The result should be an exact copy of the data, free of pictures.

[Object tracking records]

▶

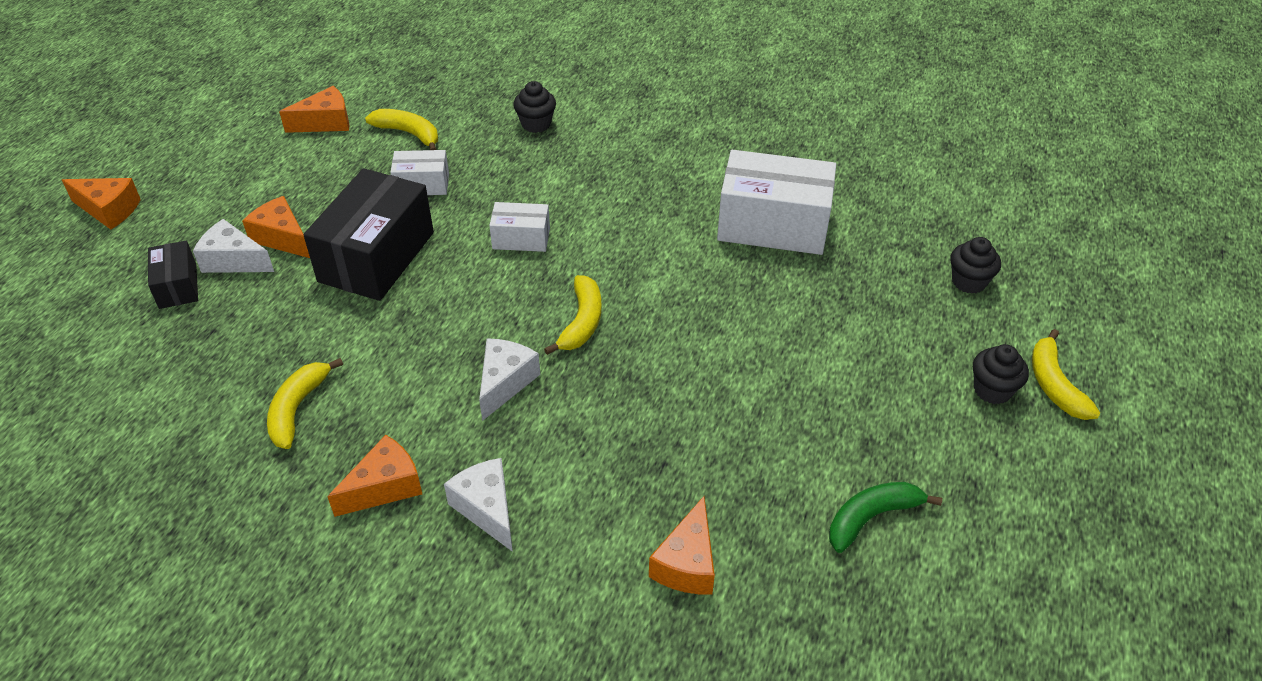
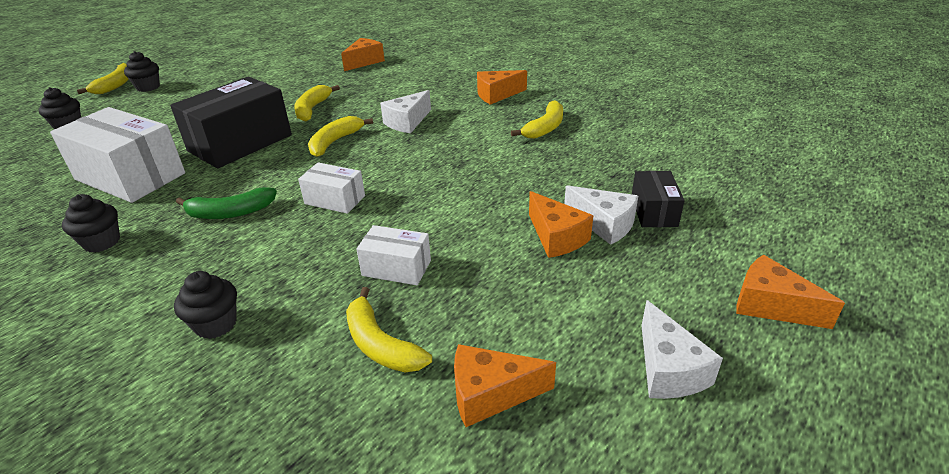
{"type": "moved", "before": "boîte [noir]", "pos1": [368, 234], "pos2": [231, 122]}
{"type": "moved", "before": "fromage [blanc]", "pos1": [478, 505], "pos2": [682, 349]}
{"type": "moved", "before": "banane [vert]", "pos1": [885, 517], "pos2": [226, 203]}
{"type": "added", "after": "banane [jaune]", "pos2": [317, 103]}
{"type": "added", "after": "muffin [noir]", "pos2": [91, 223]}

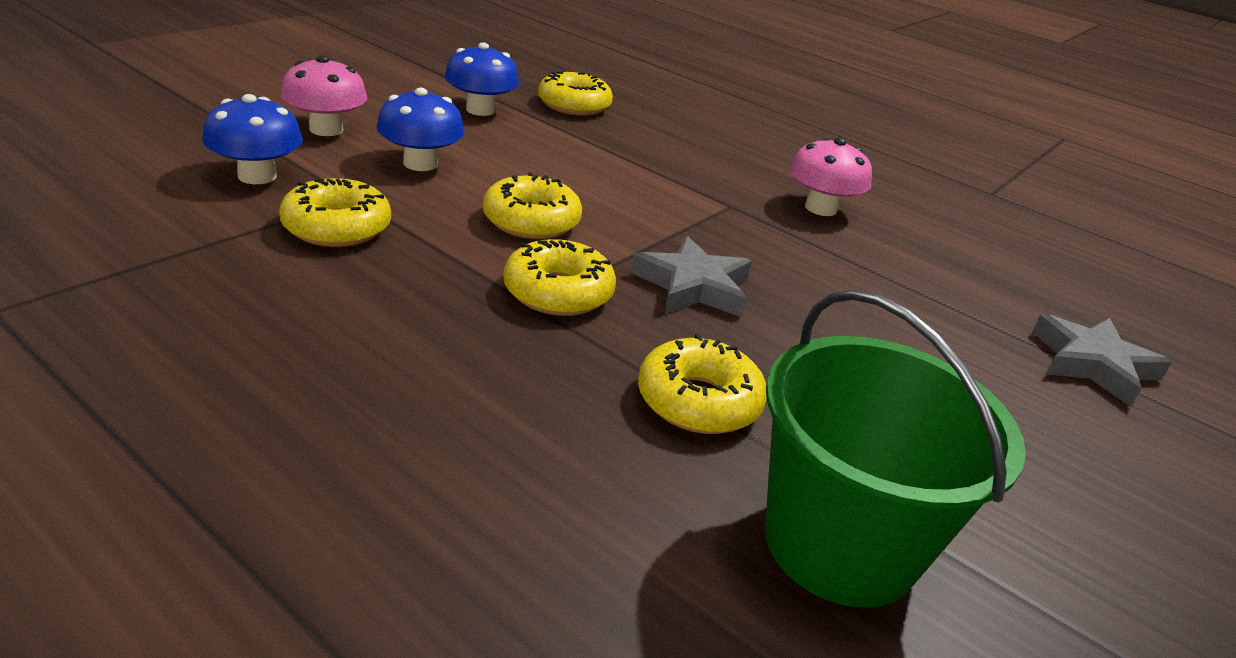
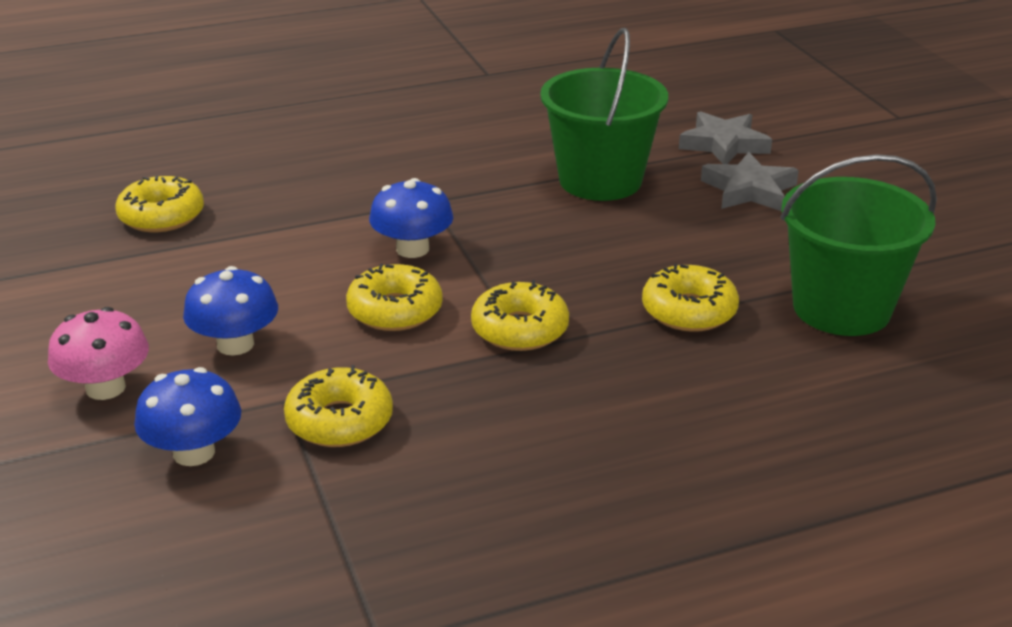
{"type": "moved", "before": "champignon [bleu]", "pos1": [482, 79], "pos2": [411, 218]}
{"type": "removed", "before": "champignon [rose]", "pos1": [831, 177]}
{"type": "moved", "before": "étoile [gris]", "pos1": [691, 276], "pos2": [750, 181]}
{"type": "added", "after": "seau [vert]", "pos2": [604, 114]}

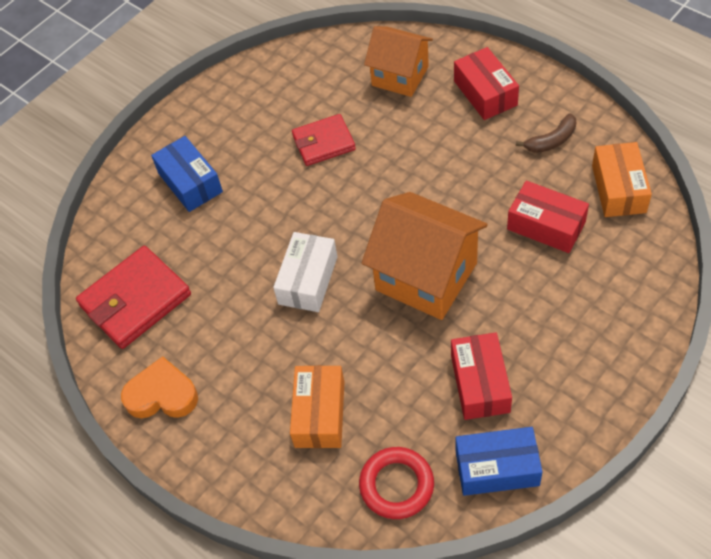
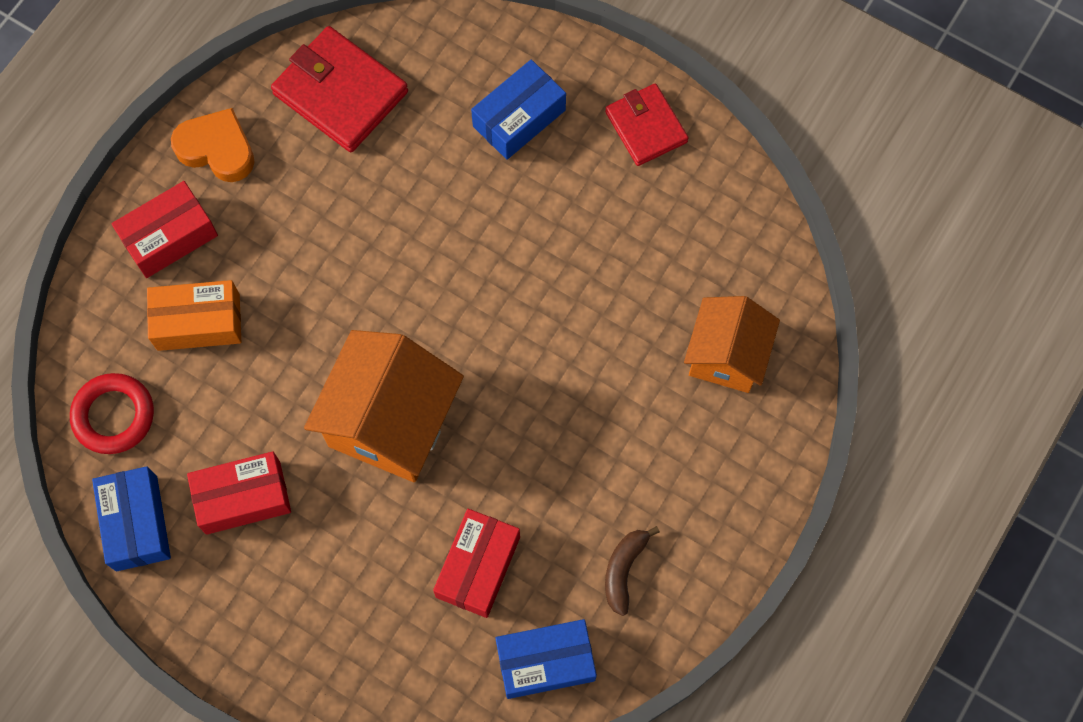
{"type": "moved", "before": "boîte [rouge]", "pos1": [486, 83], "pos2": [164, 229]}
{"type": "turned", "before": "banane [marron]", "pos1": [546, 133], "pos2": [632, 571], "turn": 60}
{"type": "moved", "before": "portefeuille [rouge]", "pos1": [324, 140], "pos2": [646, 124]}
{"type": "recoloured", "before": "boîte [orange]", "after": "boîte [bleu]", "pos1": [622, 179], "pos2": [546, 659]}
{"type": "removed", "before": "boîte [blanc]", "pos1": [305, 272]}
{"type": "turned", "before": "cœur [orange]", "pos1": [159, 387], "pos2": [213, 145], "turn": -60}

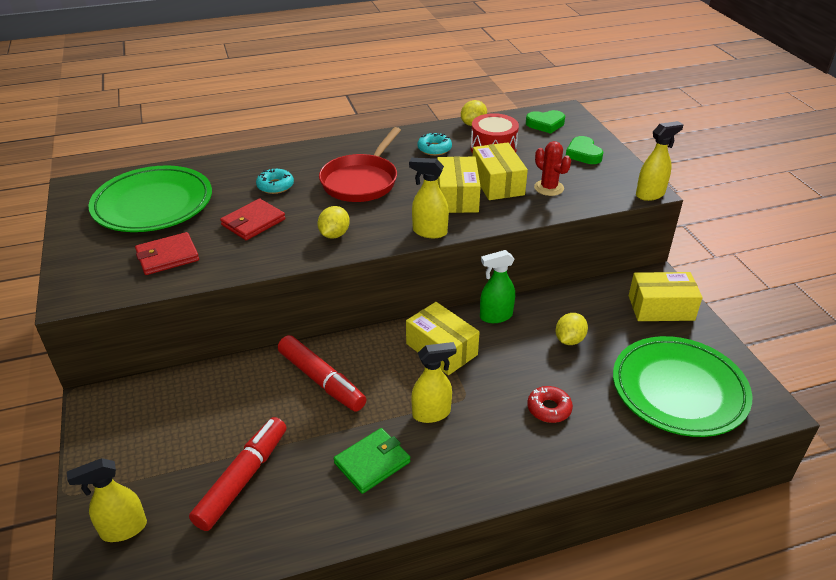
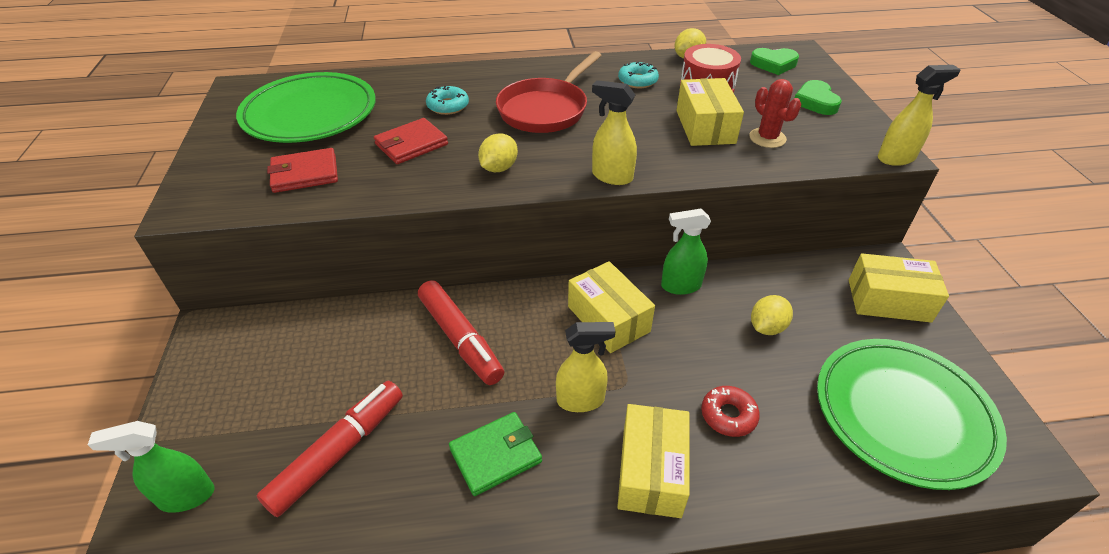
{"type": "moved", "before": "boîte [jaune]", "pos1": [459, 184], "pos2": [653, 461]}
{"type": "recoloured", "before": "vaporisateur [jaune]", "after": "vaporisateur [vert]", "pos1": [107, 500], "pos2": [151, 467]}

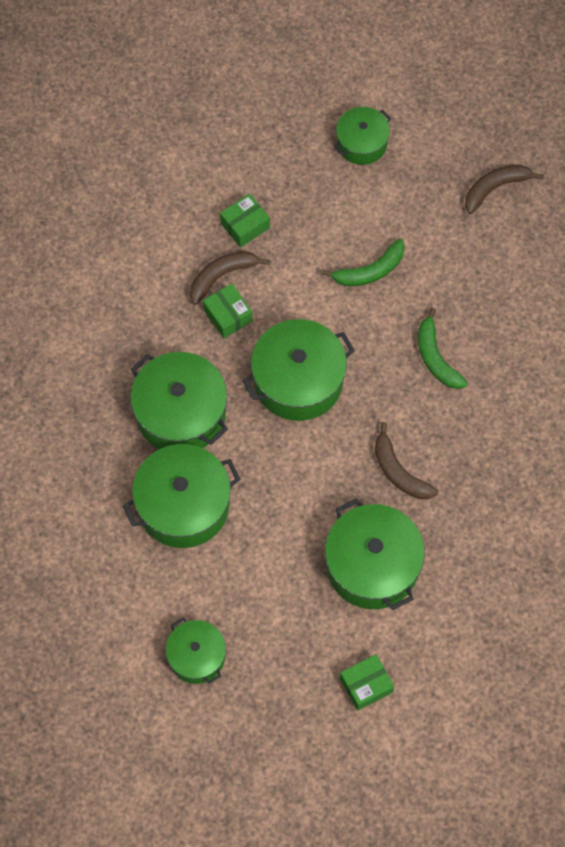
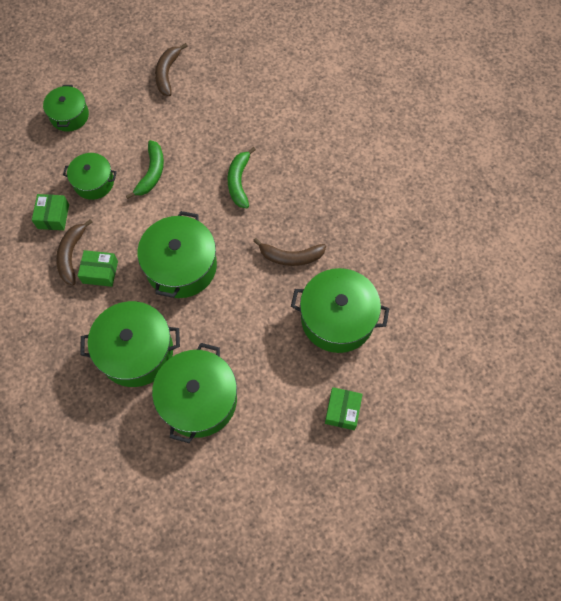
{"type": "turned", "before": "banane [vert]", "pos1": [443, 348], "pos2": [242, 177], "turn": 75}
{"type": "moved", "before": "marmite [vert]", "pos1": [196, 650], "pos2": [90, 176]}
{"type": "moved", "before": "boîte [vert]", "pos1": [367, 682], "pos2": [344, 408]}

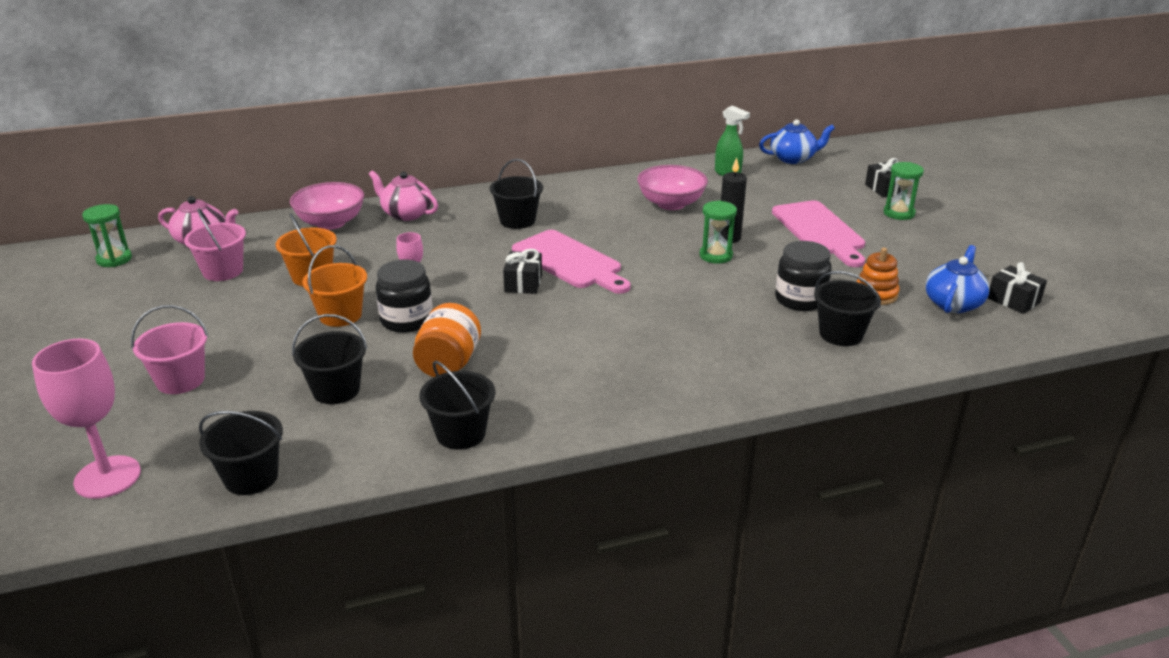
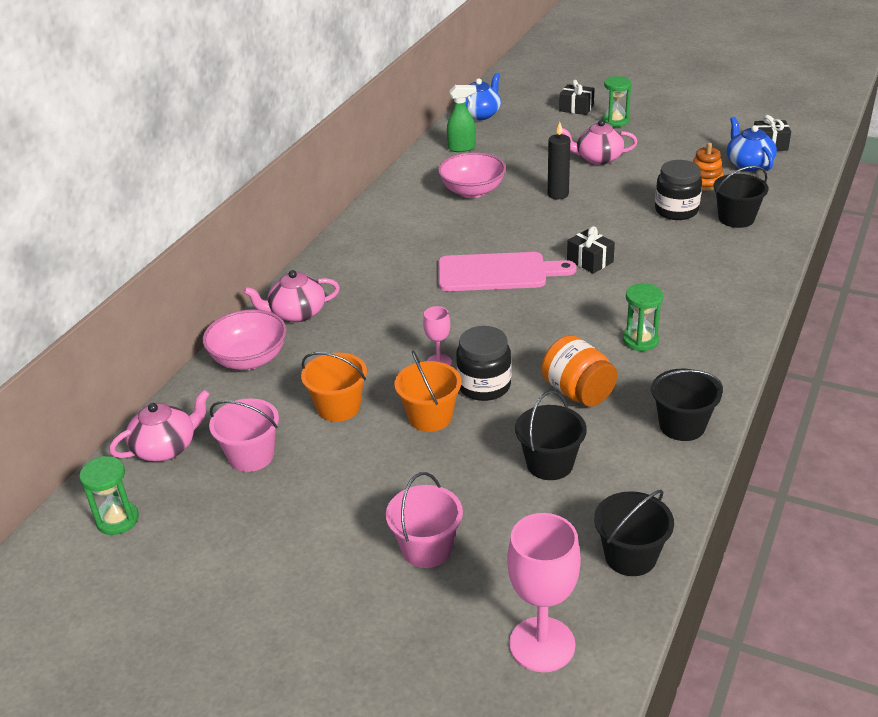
{"type": "removed", "before": "seau [noir]", "pos1": [516, 194]}
{"type": "moved", "before": "sablier [vert]", "pos1": [718, 232], "pos2": [643, 317]}
{"type": "replaced", "before": "planche à découper [rose]", "after": "théière [rose]", "pos1": [818, 233], "pos2": [600, 142]}
{"type": "moved", "before": "cadeau [noir]", "pos1": [522, 271], "pos2": [591, 250]}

◀

▶ **Solved problem**:
{"type": "moved", "before": "boîte [noir]", "pos1": [368, 234], "pos2": [231, 122]}
{"type": "moved", "before": "fromage [blanc]", "pos1": [478, 505], "pos2": [682, 349]}
{"type": "moved", "before": "banane [vert]", "pos1": [885, 517], "pos2": [226, 203]}
{"type": "added", "after": "banane [jaune]", "pos2": [317, 103]}
{"type": "added", "after": "muffin [noir]", "pos2": [91, 223]}

{"type": "moved", "before": "champignon [bleu]", "pos1": [482, 79], "pos2": [411, 218]}
{"type": "removed", "before": "champignon [rose]", "pos1": [831, 177]}
{"type": "moved", "before": "étoile [gris]", "pos1": [691, 276], "pos2": [750, 181]}
{"type": "added", "after": "seau [vert]", "pos2": [604, 114]}

{"type": "moved", "before": "boîte [rouge]", "pos1": [486, 83], "pos2": [164, 229]}
{"type": "turned", "before": "banane [marron]", "pos1": [546, 133], "pos2": [632, 571], "turn": 60}
{"type": "moved", "before": "portefeuille [rouge]", "pos1": [324, 140], "pos2": [646, 124]}
{"type": "recoloured", "before": "boîte [orange]", "after": "boîte [bleu]", "pos1": [622, 179], "pos2": [546, 659]}
{"type": "removed", "before": "boîte [blanc]", "pos1": [305, 272]}
{"type": "turned", "before": "cœur [orange]", "pos1": [159, 387], "pos2": [213, 145], "turn": -60}

{"type": "moved", "before": "boîte [jaune]", "pos1": [459, 184], "pos2": [653, 461]}
{"type": "recoloured", "before": "vaporisateur [jaune]", "after": "vaporisateur [vert]", "pos1": [107, 500], "pos2": [151, 467]}

{"type": "turned", "before": "banane [vert]", "pos1": [443, 348], "pos2": [242, 177], "turn": 75}
{"type": "moved", "before": "marmite [vert]", "pos1": [196, 650], "pos2": [90, 176]}
{"type": "moved", "before": "boîte [vert]", "pos1": [367, 682], "pos2": [344, 408]}

{"type": "removed", "before": "seau [noir]", "pos1": [516, 194]}
{"type": "moved", "before": "sablier [vert]", "pos1": [718, 232], "pos2": [643, 317]}
{"type": "replaced", "before": "planche à découper [rose]", "after": "théière [rose]", "pos1": [818, 233], "pos2": [600, 142]}
{"type": "moved", "before": "cadeau [noir]", "pos1": [522, 271], "pos2": [591, 250]}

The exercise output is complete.